YOUR ASSIGNMENT » Only lines with the string "missing" matter here; gather them from the material below.

====

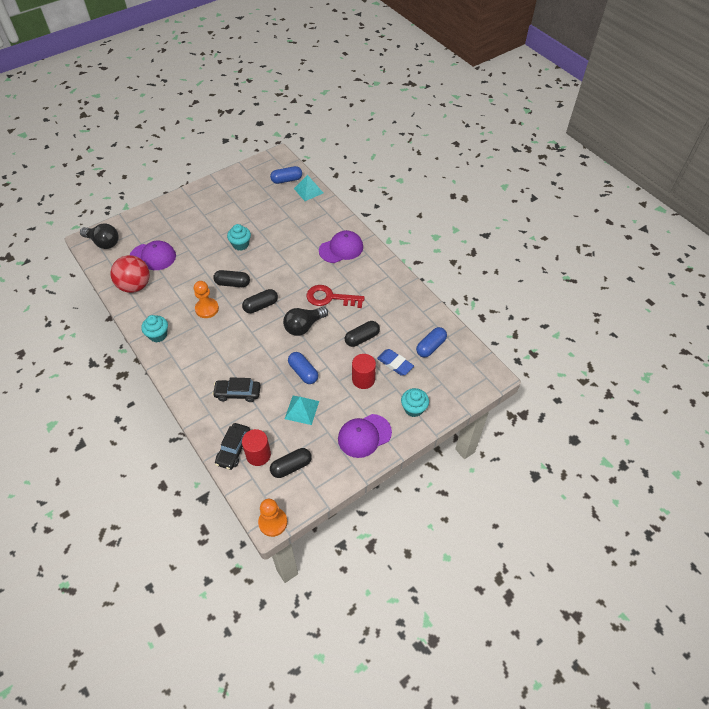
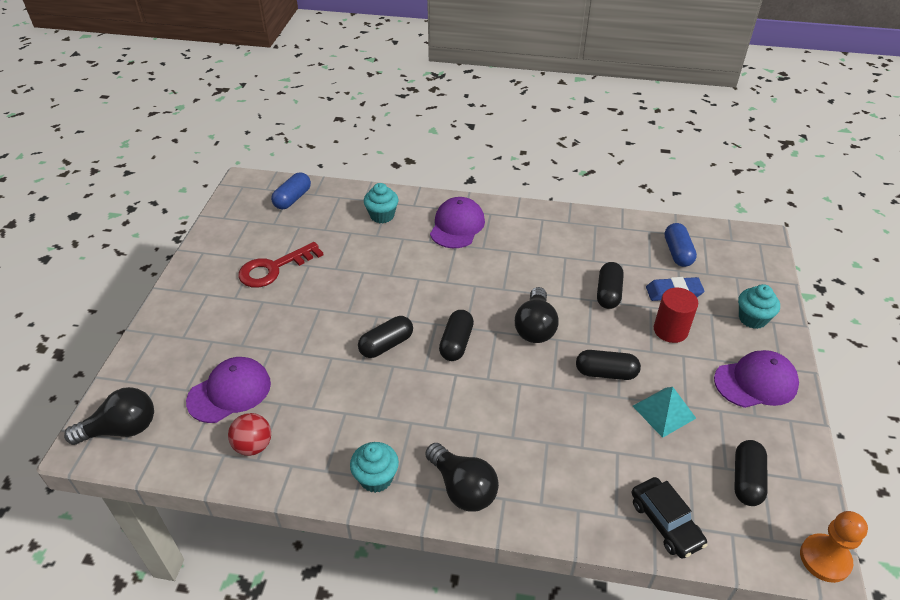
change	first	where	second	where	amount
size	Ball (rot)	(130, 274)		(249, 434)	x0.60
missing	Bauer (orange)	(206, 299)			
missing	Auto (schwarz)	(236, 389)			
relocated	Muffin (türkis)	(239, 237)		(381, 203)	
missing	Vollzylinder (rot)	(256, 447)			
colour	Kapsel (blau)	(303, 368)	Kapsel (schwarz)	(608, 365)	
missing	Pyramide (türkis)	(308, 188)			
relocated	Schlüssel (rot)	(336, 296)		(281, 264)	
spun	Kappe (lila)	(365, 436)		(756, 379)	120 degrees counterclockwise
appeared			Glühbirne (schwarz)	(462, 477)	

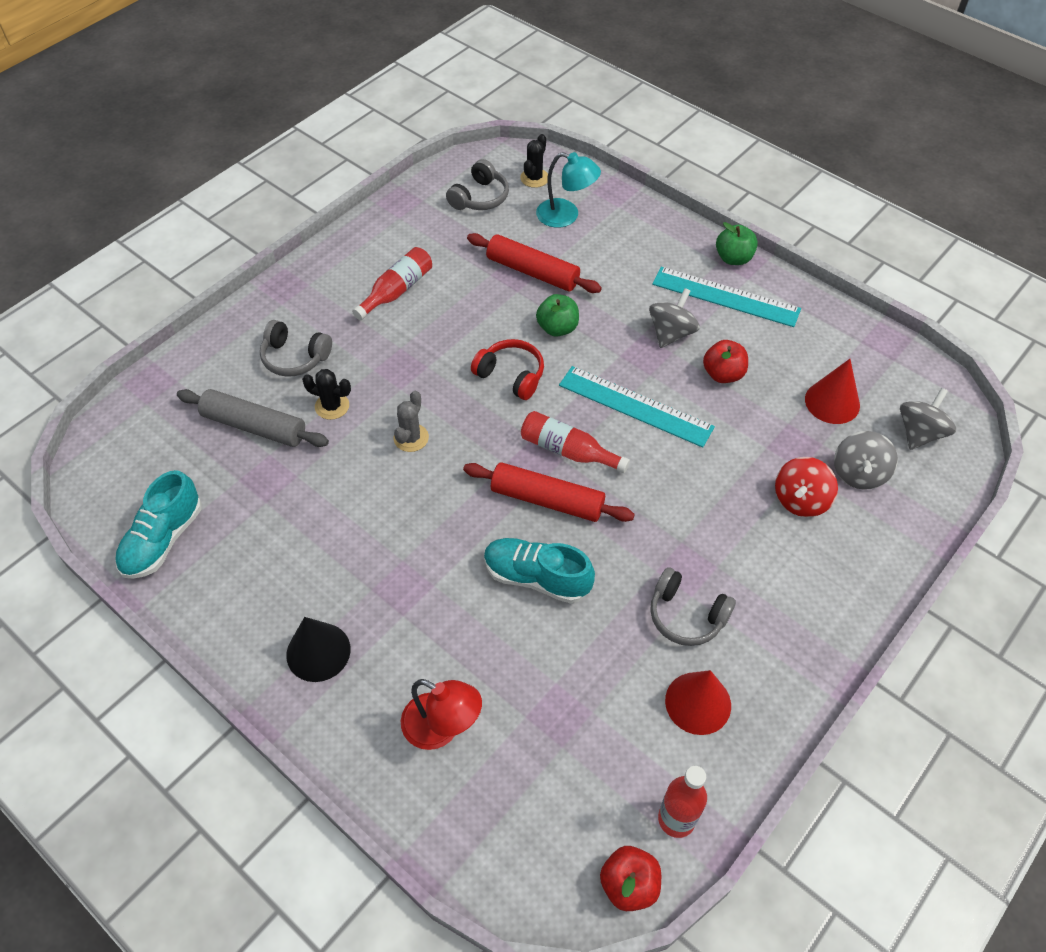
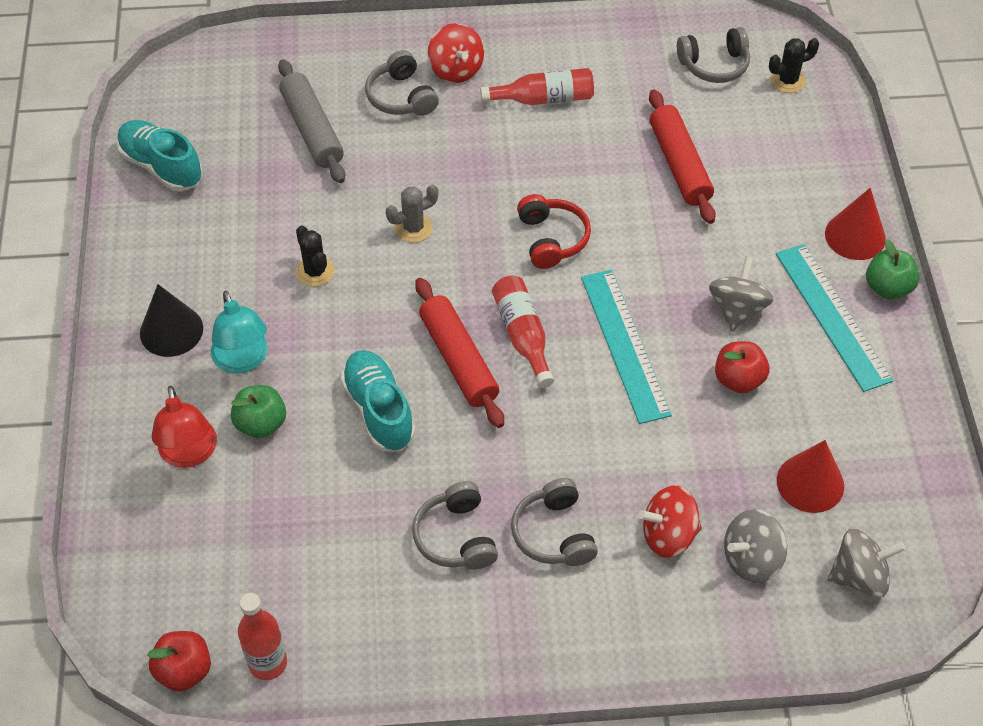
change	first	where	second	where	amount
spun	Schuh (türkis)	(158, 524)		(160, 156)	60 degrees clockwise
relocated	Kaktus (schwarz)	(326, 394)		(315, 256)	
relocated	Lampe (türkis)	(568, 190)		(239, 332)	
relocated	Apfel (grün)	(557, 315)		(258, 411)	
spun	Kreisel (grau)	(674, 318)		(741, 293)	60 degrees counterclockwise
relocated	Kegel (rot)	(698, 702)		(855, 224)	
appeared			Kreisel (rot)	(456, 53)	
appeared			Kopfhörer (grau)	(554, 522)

====

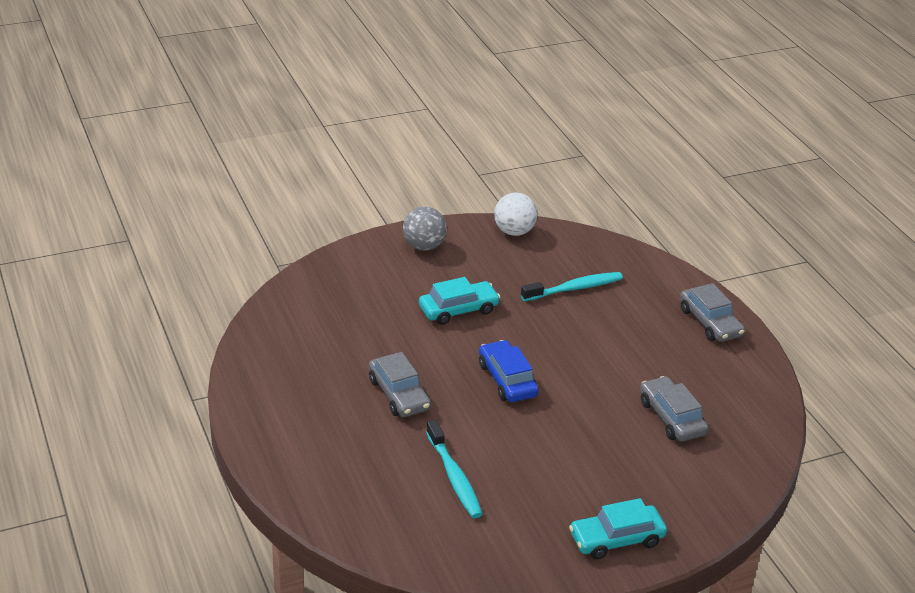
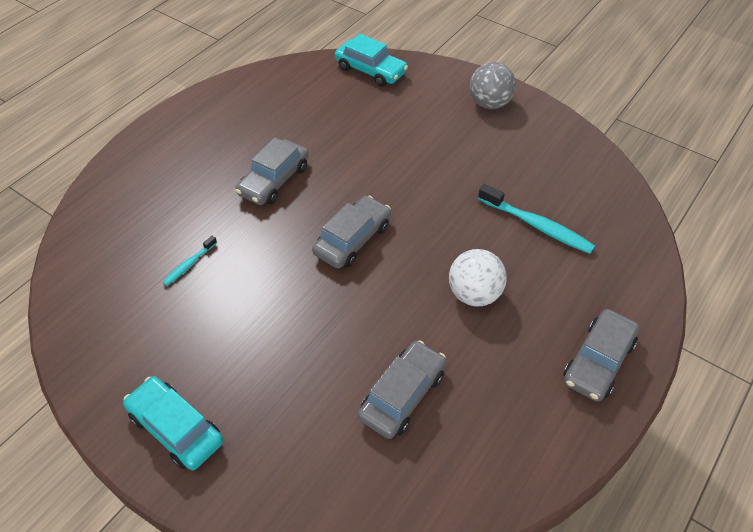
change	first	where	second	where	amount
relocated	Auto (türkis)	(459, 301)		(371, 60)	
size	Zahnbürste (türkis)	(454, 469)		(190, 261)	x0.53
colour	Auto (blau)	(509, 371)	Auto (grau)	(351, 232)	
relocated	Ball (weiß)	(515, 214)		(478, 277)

====

RESPONSE TO THIS TASK »
missing	Bauer (orange)	(206, 299)			
missing	Auto (schwarz)	(236, 389)			
missing	Vollzylinder (rot)	(256, 447)			
missing	Pyramide (türkis)	(308, 188)			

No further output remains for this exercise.